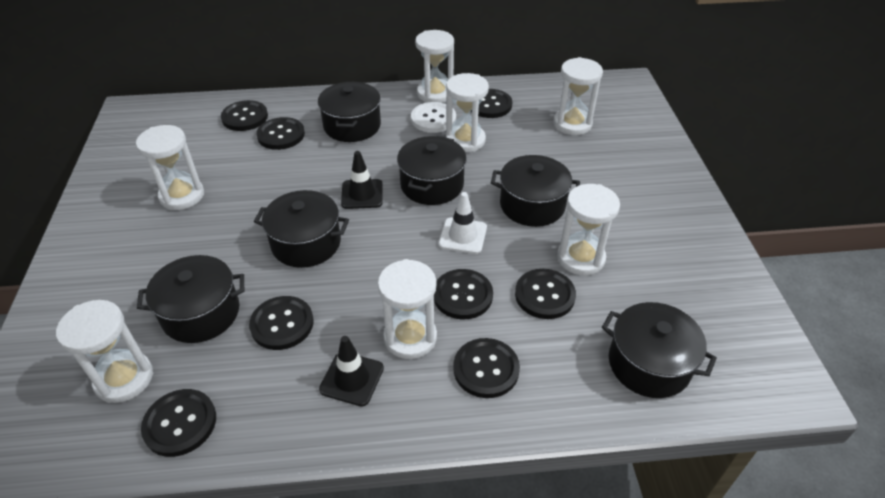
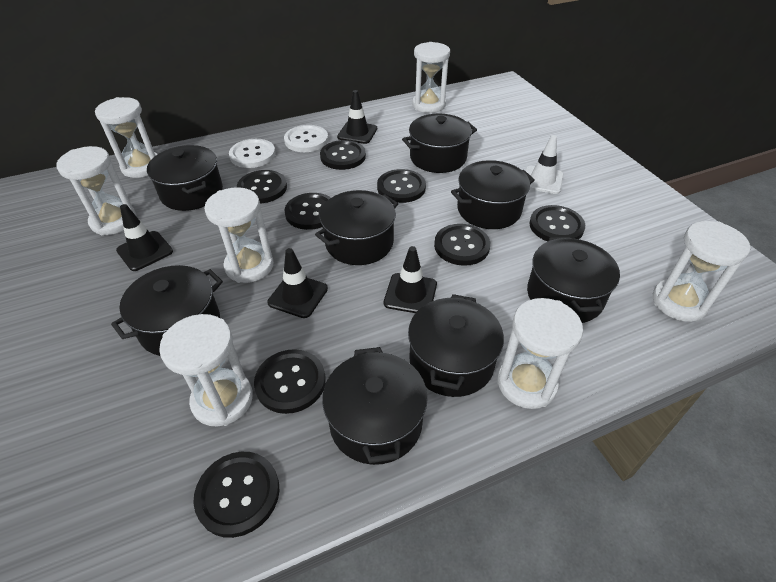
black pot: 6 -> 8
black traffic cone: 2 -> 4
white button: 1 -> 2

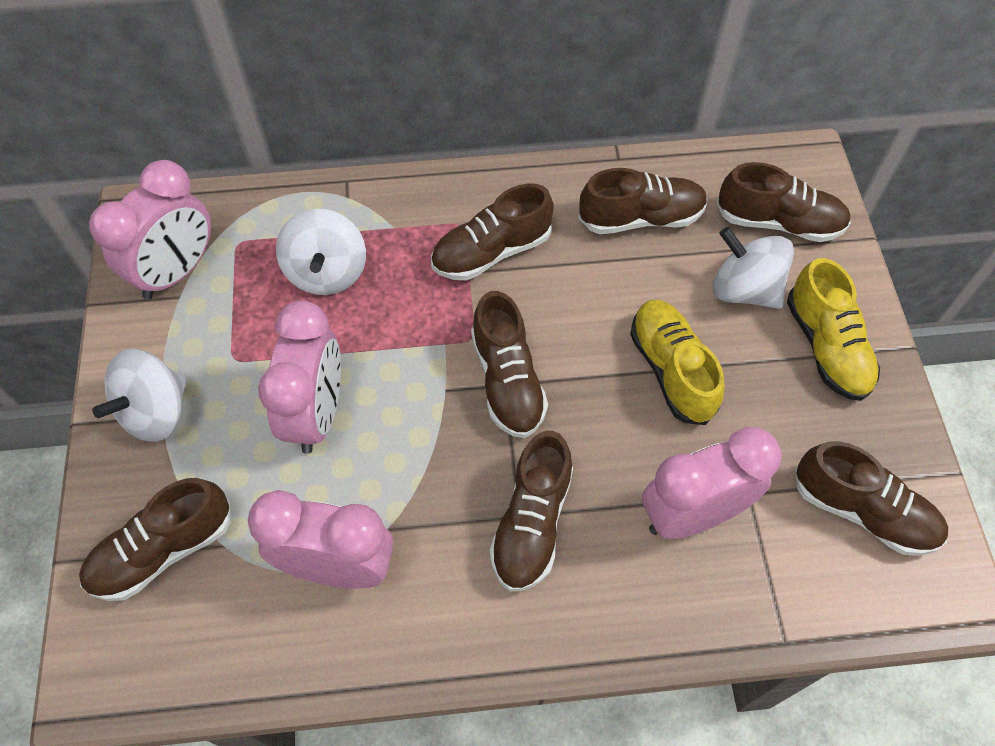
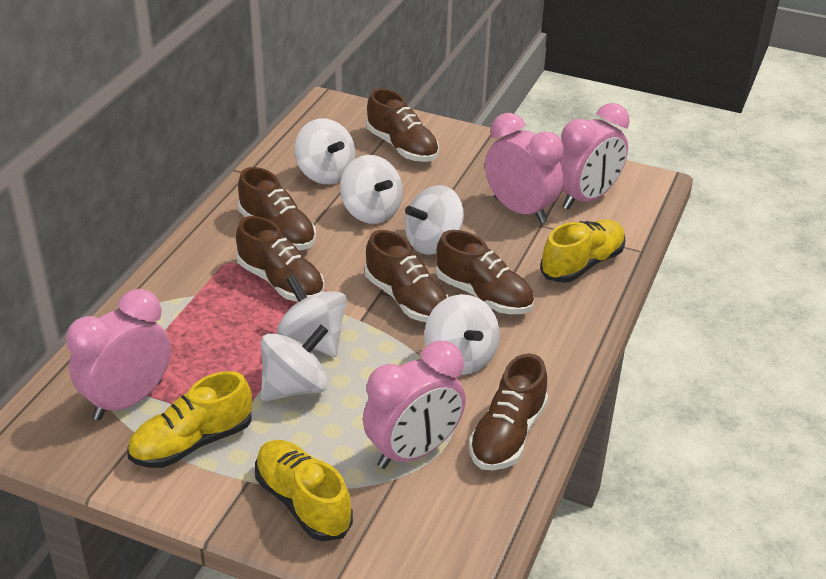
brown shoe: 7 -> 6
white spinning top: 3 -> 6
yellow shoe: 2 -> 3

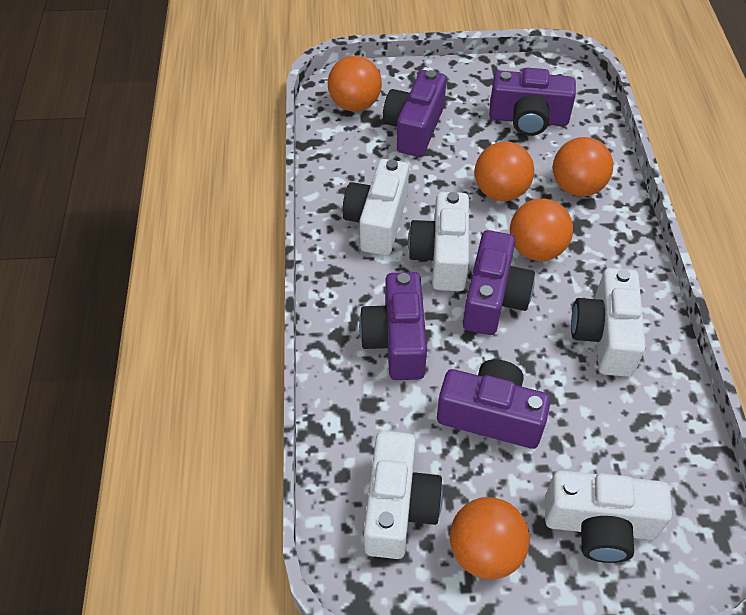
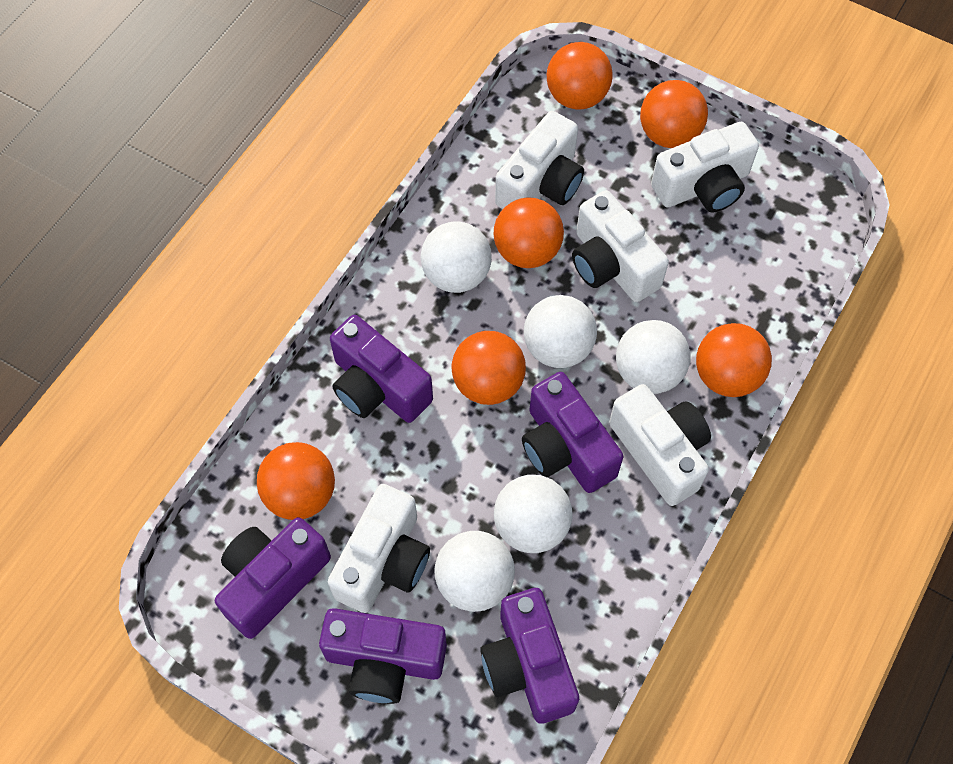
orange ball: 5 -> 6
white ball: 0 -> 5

---

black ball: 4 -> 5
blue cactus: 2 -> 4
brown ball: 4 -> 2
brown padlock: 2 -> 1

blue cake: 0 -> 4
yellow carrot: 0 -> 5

---

[WHAT IS EXPECTED]:
In the listing above, start at the line with "brown ball: 4 -> 2", go on through the line with "yellow carrot: 0 -> 5", and copy each of those lines exactly; leave out all the rest.

[WRITTEN SOLUTION]:
brown ball: 4 -> 2
brown padlock: 2 -> 1

blue cake: 0 -> 4
yellow carrot: 0 -> 5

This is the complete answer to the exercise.